YOUR TASK:
Entries follow. Return each line that contains the word "none".

PROVIDED INFORMATION:
⁂

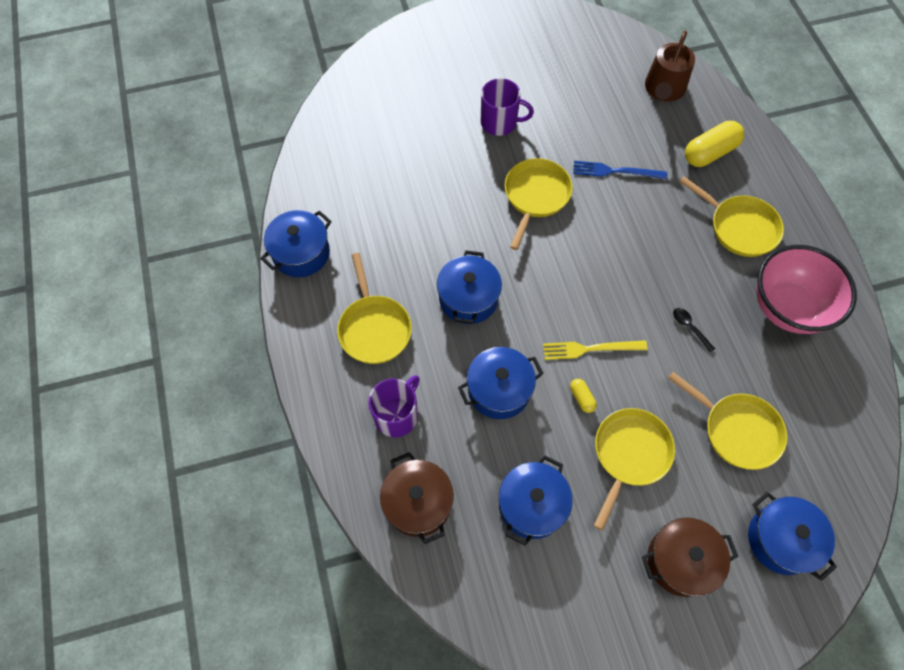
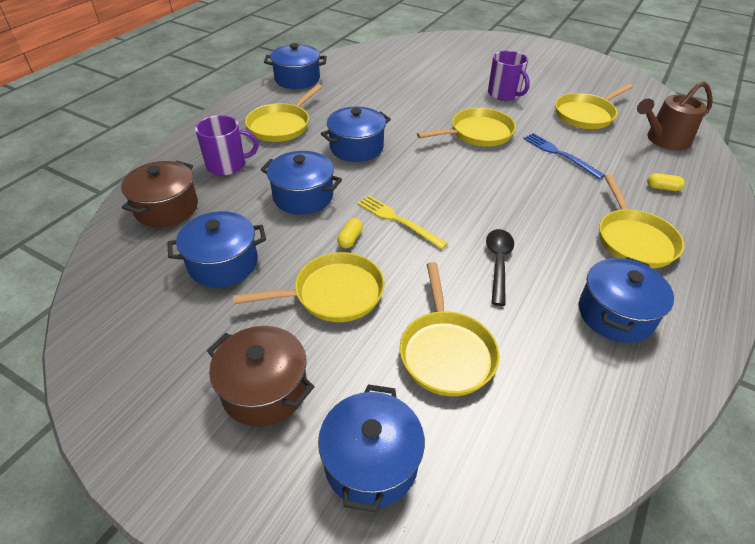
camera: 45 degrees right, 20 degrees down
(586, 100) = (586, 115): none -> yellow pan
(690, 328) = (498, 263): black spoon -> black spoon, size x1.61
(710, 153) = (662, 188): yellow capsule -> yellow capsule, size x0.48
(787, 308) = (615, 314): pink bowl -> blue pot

⁂

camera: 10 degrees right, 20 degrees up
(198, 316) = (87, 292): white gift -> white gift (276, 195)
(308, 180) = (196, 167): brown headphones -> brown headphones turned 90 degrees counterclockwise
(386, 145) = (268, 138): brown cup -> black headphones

⁂

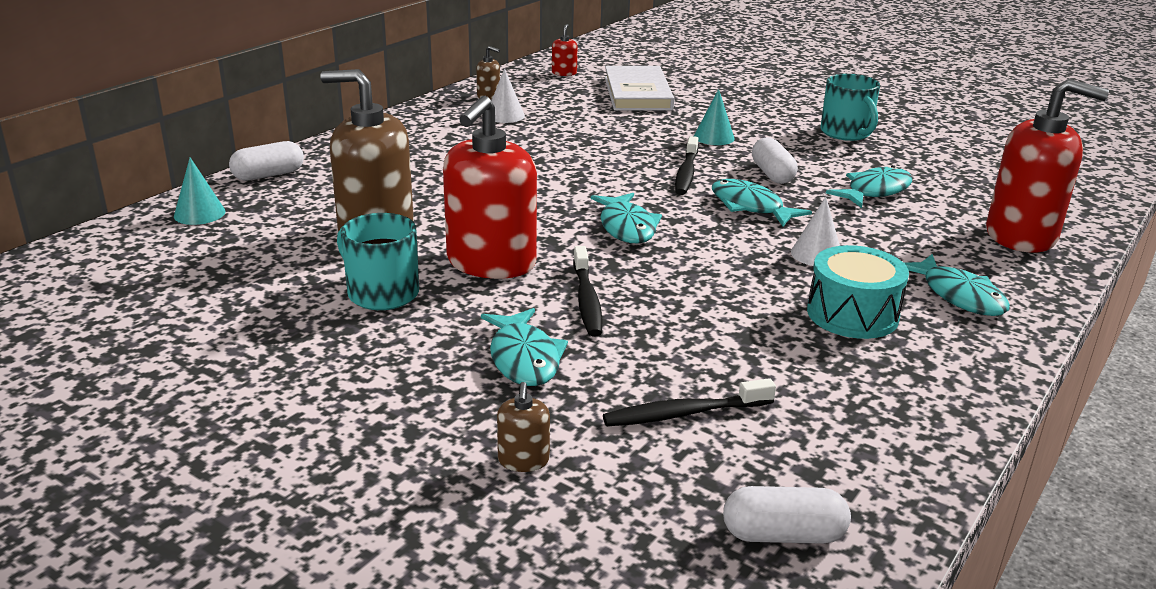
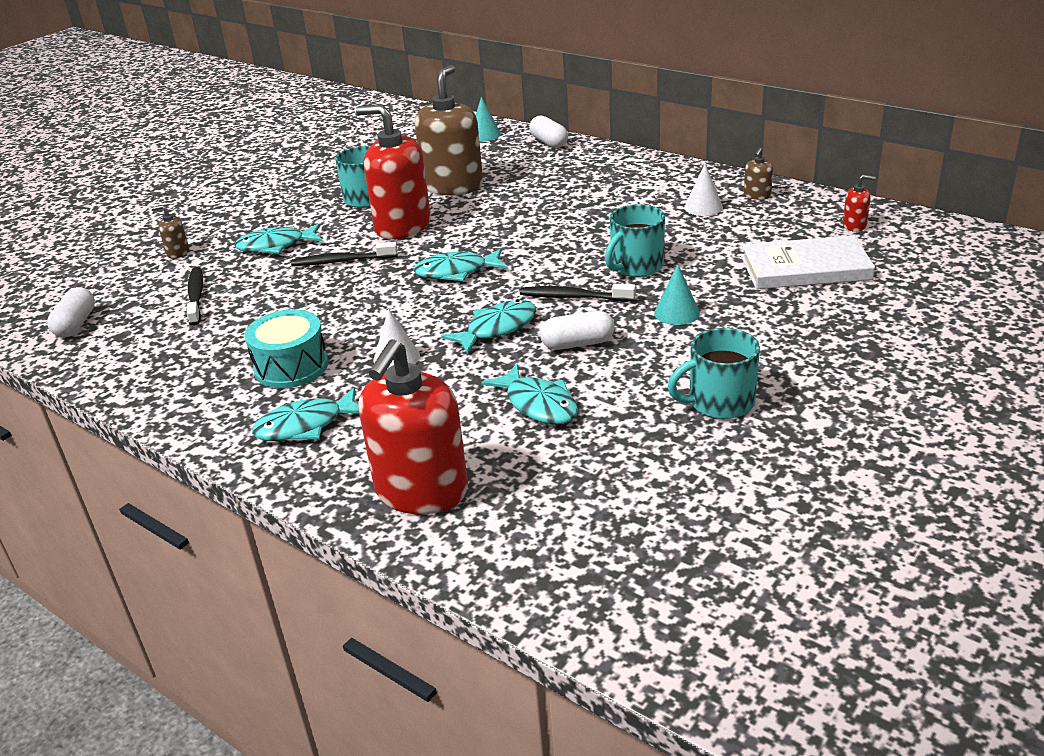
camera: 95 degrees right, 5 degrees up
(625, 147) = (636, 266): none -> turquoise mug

⁂

RESULT OF THIS EXERCISE:
(586, 100) = (586, 115): none -> yellow pan
(625, 147) = (636, 266): none -> turquoise mug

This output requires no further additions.